## TASK
Say how many lines in the listing contain the string "degrees", giving the number alone.

[Opening EXCERPTED RECORDS section]

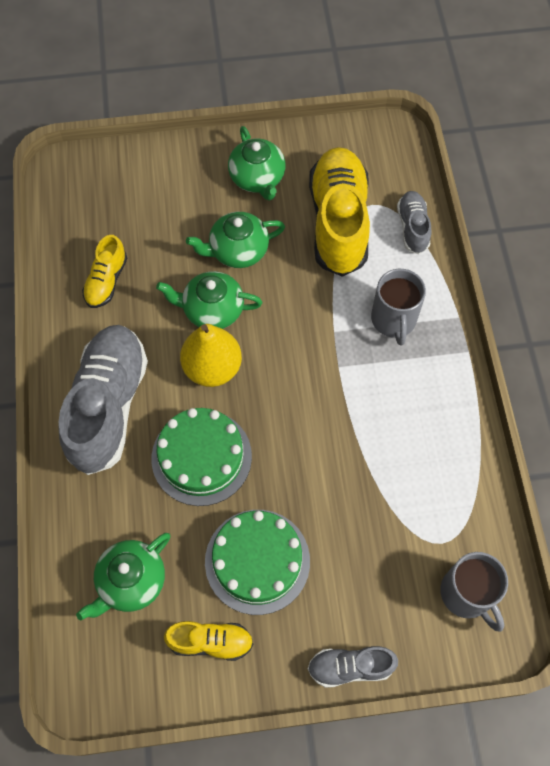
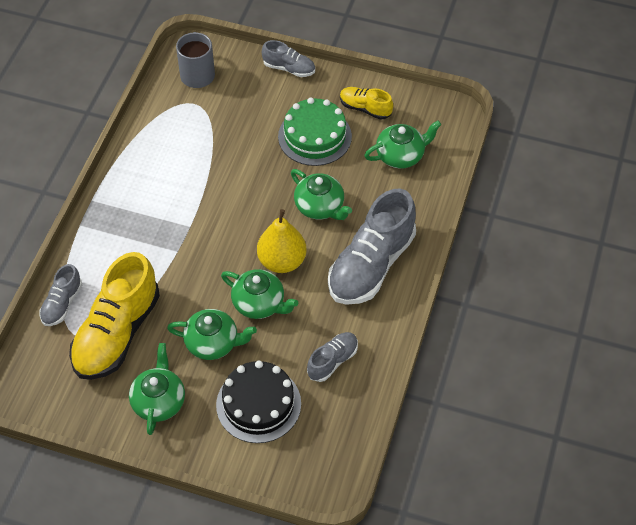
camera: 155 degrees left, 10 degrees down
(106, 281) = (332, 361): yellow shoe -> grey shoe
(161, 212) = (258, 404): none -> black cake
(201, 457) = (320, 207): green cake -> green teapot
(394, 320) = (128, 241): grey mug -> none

[Closing EXCERPTED RECORDS section]
[Opening EXCERPTED RECORDS section]

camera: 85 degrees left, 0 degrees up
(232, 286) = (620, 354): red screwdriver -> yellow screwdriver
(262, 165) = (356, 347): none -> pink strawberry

[Closing EXCERPTED RECORDS section]

## ANSWER TO THE PROBLEM
2